**Task prompt:** Go through the listing below and reproduce it word for word.

**Material provided:**
------------------------------------------------

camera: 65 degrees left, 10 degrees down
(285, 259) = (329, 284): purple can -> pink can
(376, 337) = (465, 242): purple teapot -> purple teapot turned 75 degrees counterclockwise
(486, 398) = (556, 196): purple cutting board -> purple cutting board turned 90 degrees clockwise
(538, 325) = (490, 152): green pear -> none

------------------------------------------------

**Solution:**
camera: 65 degrees left, 10 degrees down
(285, 259) = (329, 284): purple can -> pink can
(376, 337) = (465, 242): purple teapot -> purple teapot turned 75 degrees counterclockwise
(486, 398) = (556, 196): purple cutting board -> purple cutting board turned 90 degrees clockwise
(538, 325) = (490, 152): green pear -> none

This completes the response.